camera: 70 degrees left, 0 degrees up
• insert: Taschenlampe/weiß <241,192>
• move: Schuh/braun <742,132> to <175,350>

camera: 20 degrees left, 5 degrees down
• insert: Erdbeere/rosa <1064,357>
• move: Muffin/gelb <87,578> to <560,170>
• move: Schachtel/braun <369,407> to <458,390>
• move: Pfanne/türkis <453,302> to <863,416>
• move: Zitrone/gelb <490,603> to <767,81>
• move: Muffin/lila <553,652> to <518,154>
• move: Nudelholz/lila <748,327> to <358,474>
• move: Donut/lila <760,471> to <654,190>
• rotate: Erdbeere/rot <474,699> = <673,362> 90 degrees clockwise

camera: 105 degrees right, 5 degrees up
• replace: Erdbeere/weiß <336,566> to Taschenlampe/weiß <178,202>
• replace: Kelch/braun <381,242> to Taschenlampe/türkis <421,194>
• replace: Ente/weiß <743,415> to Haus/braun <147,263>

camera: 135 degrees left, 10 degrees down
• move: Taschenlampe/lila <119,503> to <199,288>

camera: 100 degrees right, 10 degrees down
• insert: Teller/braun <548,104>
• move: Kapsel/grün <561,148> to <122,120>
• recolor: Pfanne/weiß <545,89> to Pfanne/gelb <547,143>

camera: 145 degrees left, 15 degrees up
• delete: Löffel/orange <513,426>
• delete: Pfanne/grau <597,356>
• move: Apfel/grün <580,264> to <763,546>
□ □ □
_Exercise instructions:_ Output the data once more, exactly as it appears above.

_Output of the exercise:_
camera: 70 degrees left, 0 degrees up
• insert: Taschenlampe/weiß <241,192>
• move: Schuh/braun <742,132> to <175,350>

camera: 20 degrees left, 5 degrees down
• insert: Erdbeere/rosa <1064,357>
• move: Muffin/gelb <87,578> to <560,170>
• move: Schachtel/braun <369,407> to <458,390>
• move: Pfanne/türkis <453,302> to <863,416>
• move: Zitrone/gelb <490,603> to <767,81>
• move: Muffin/lila <553,652> to <518,154>
• move: Nudelholz/lila <748,327> to <358,474>
• move: Donut/lila <760,471> to <654,190>
• rotate: Erdbeere/rot <474,699> = <673,362> 90 degrees clockwise

camera: 105 degrees right, 5 degrees up
• replace: Erdbeere/weiß <336,566> to Taschenlampe/weiß <178,202>
• replace: Kelch/braun <381,242> to Taschenlampe/türkis <421,194>
• replace: Ente/weiß <743,415> to Haus/braun <147,263>

camera: 135 degrees left, 10 degrees down
• move: Taschenlampe/lila <119,503> to <199,288>

camera: 100 degrees right, 10 degrees down
• insert: Teller/braun <548,104>
• move: Kapsel/grün <561,148> to <122,120>
• recolor: Pfanne/weiß <545,89> to Pfanne/gelb <547,143>

camera: 145 degrees left, 15 degrees up
• delete: Löffel/orange <513,426>
• delete: Pfanne/grau <597,356>
• move: Apfel/grün <580,264> to <763,546>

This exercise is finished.